Exercise: For the material below, reproduce exactly each line from the one that has "D2: none -> diode 1N914 (A GND, K VS)" through the one that has "R18: 20k (VS, W13) -> none", and no others; pictures stay out.

********

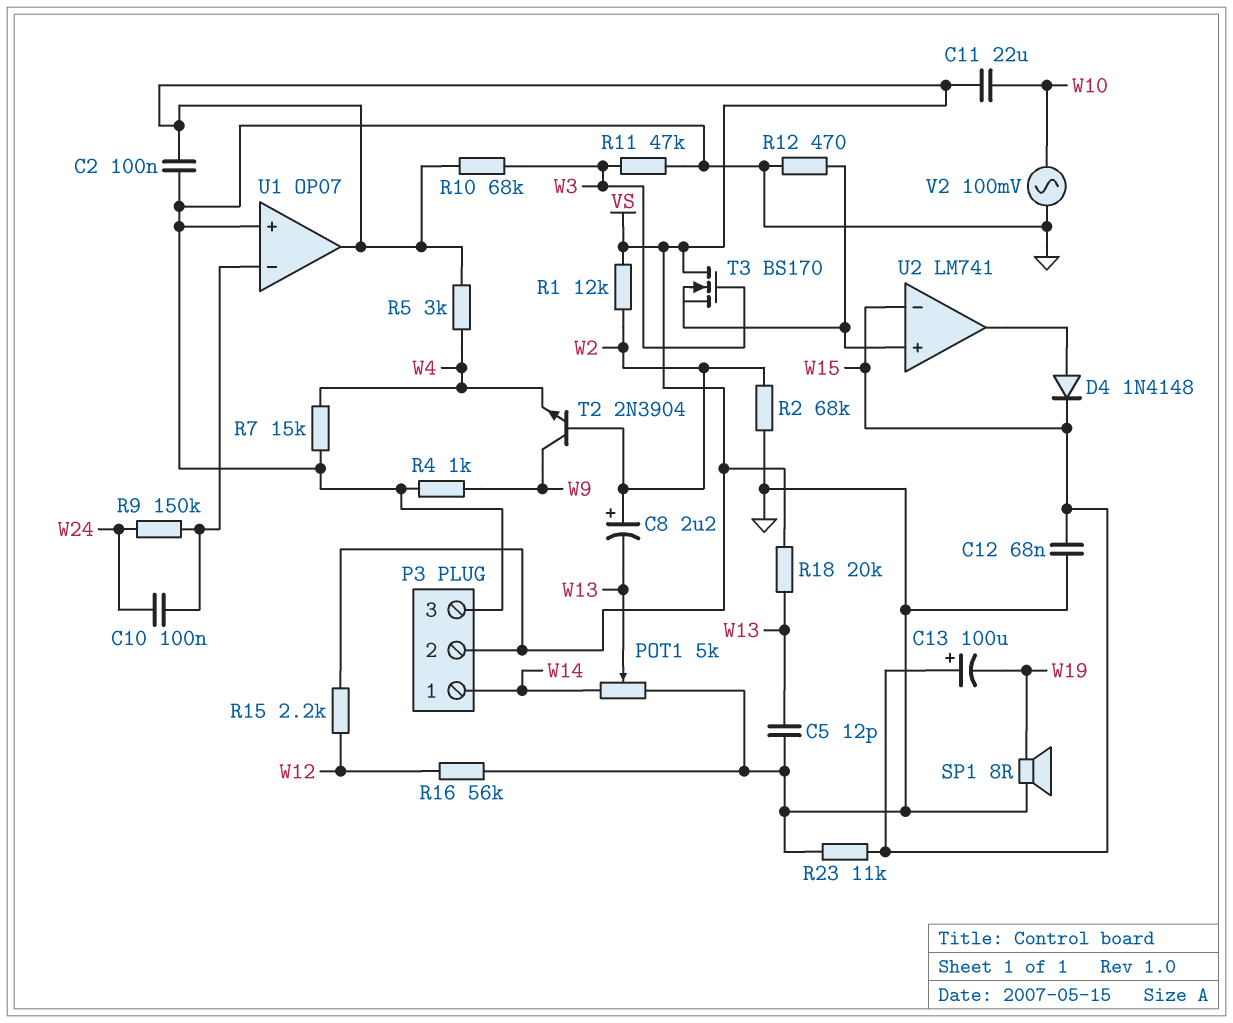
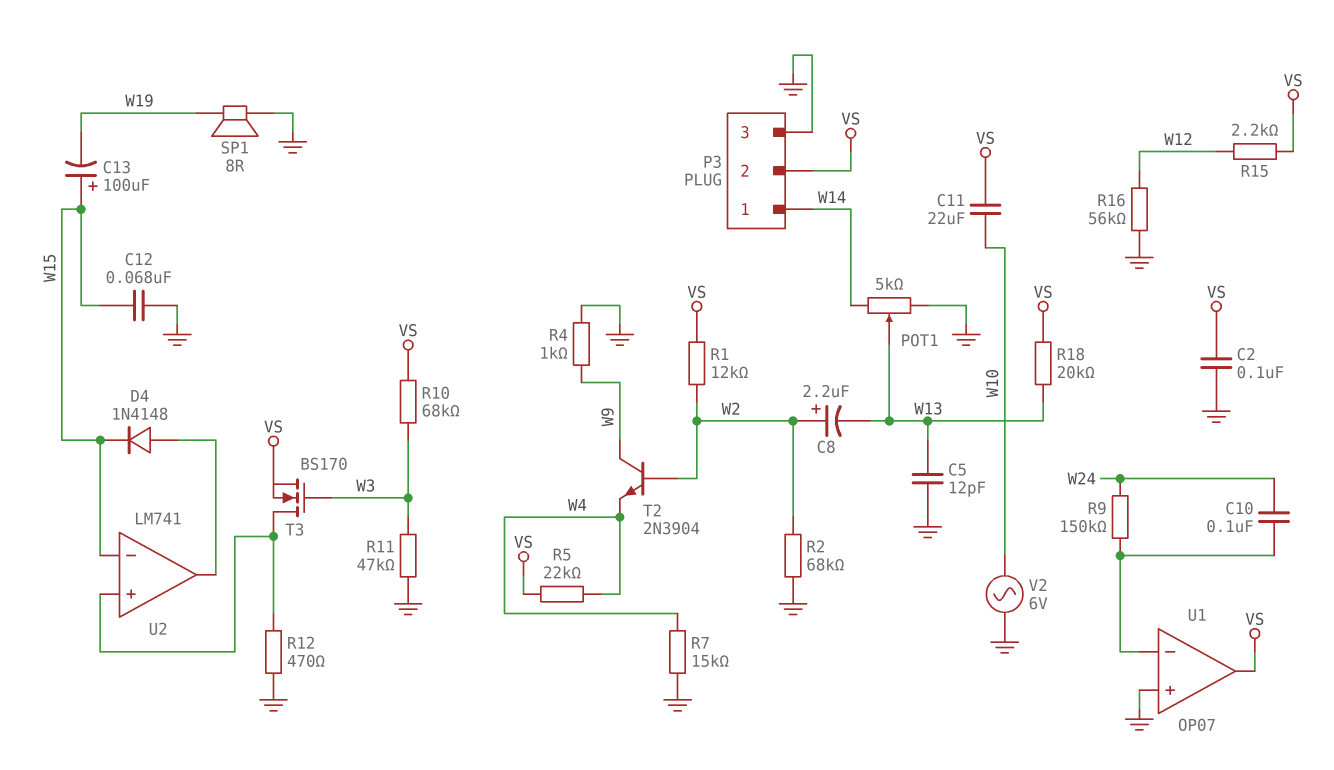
R5: 3k (VS, W4) -> 22k (VS, W4)
R23: 11k (GND, W15) -> none
T3: NMOS BS170 (G W3, D VS, S U2/in+) -> NMOS BS170 (G W3, D U2/in+, S VS)
V2: AC 100mV (GND, W10) -> AC 6V (GND, W10)

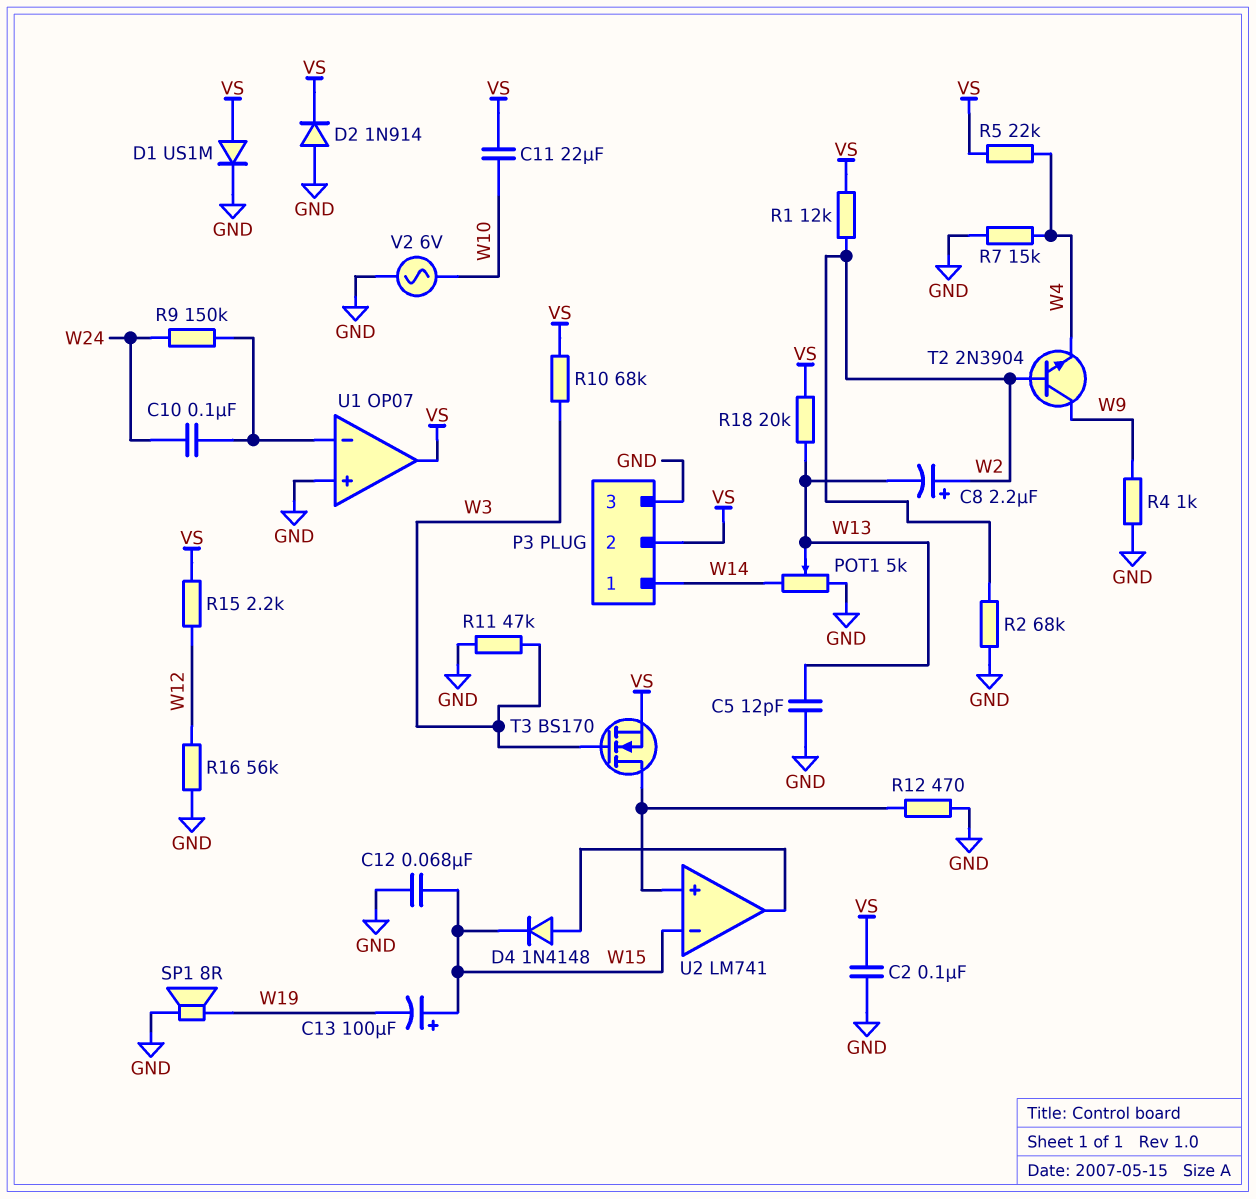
D1: none -> diode US1M (A VS, K GND)
D2: none -> diode 1N914 (A GND, K VS)

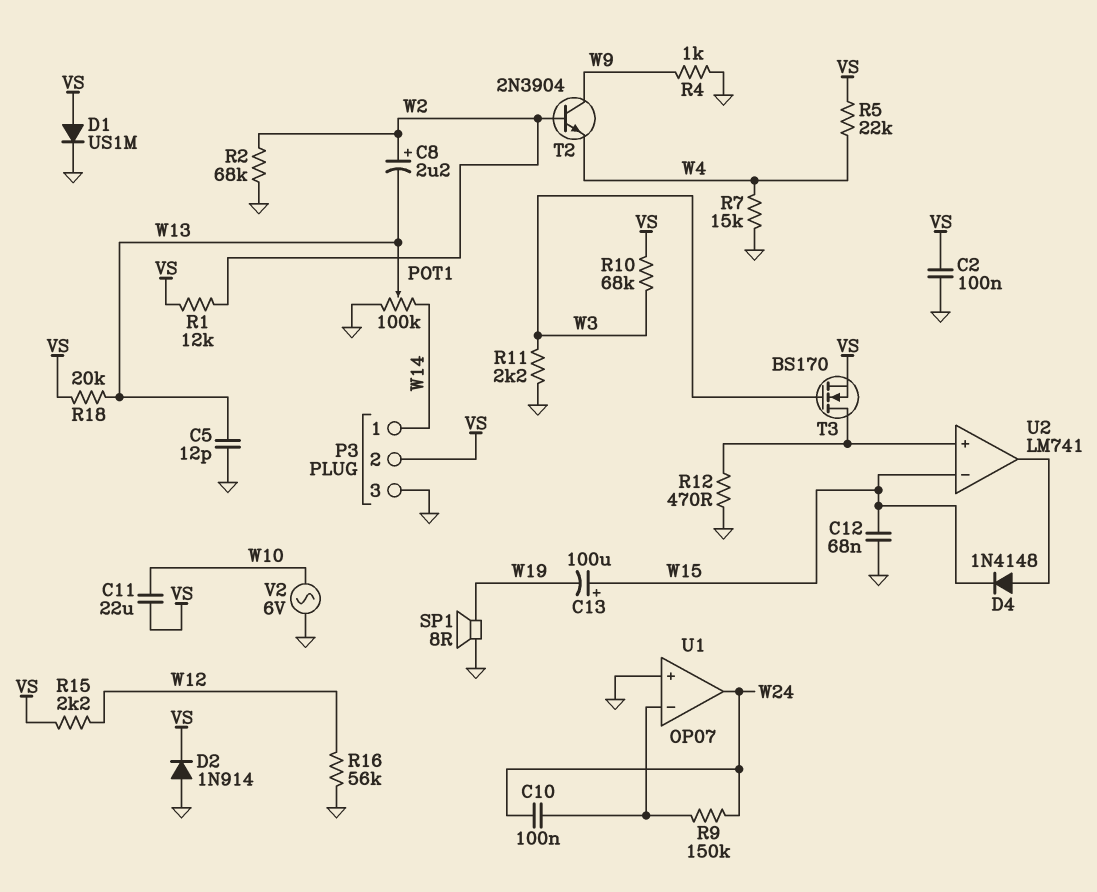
POT1: 5k (GND, W14, wiper W13) -> 100k (GND, W14, wiper W13)
R11: 47k (GND, W3) -> 2.2k (GND, W3)
U1 pin out: VS -> W24

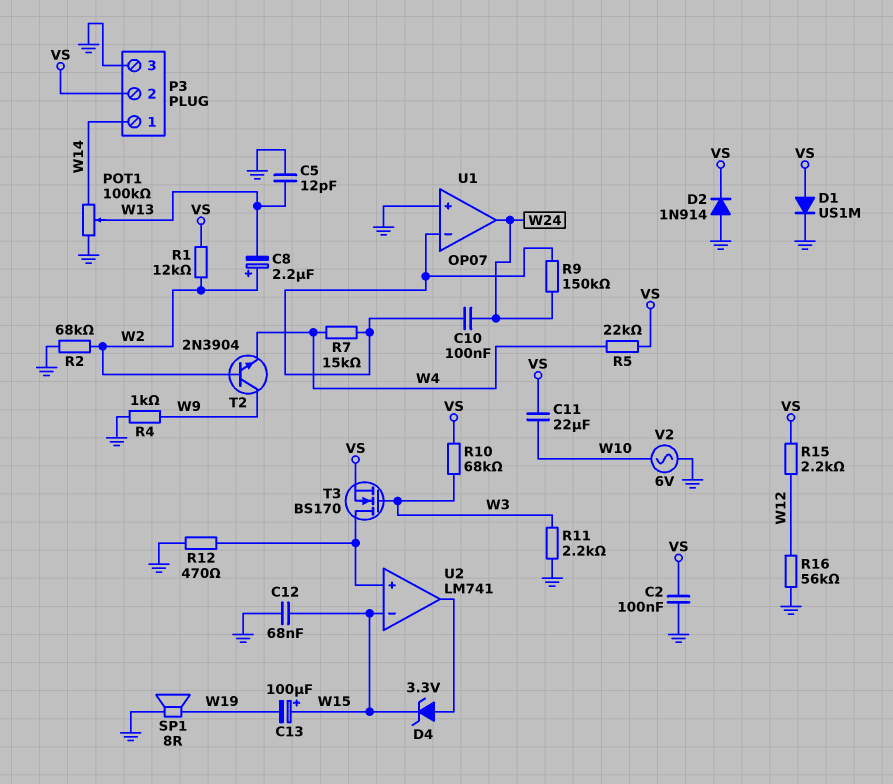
D4: diode 1N4148 (A U2/out, K W15) -> zener 3.3V (A U2/out, K W15)
R7: 15k (GND, W4) -> 15k (U1/in-, W4)
R18: 20k (VS, W13) -> none

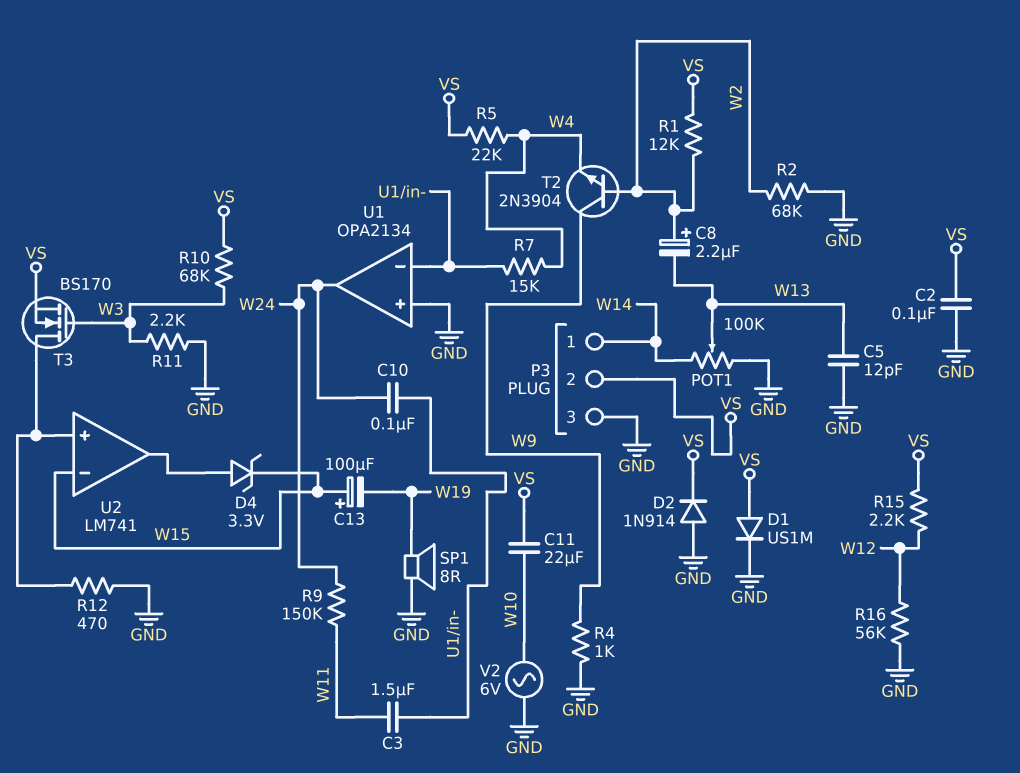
C3: none -> 1.5uF (U1/in-, W11)
C12: 68nF (GND, W15) -> none
R9: 150k (U1/in-, W24) -> 150k (W11, W24)
U1: OP07 -> OPA2134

********

Result of the exercise:
D2: none -> diode 1N914 (A GND, K VS)

POT1: 5k (GND, W14, wiper W13) -> 100k (GND, W14, wiper W13)
R11: 47k (GND, W3) -> 2.2k (GND, W3)
U1 pin out: VS -> W24

D4: diode 1N4148 (A U2/out, K W15) -> zener 3.3V (A U2/out, K W15)
R7: 15k (GND, W4) -> 15k (U1/in-, W4)
R18: 20k (VS, W13) -> none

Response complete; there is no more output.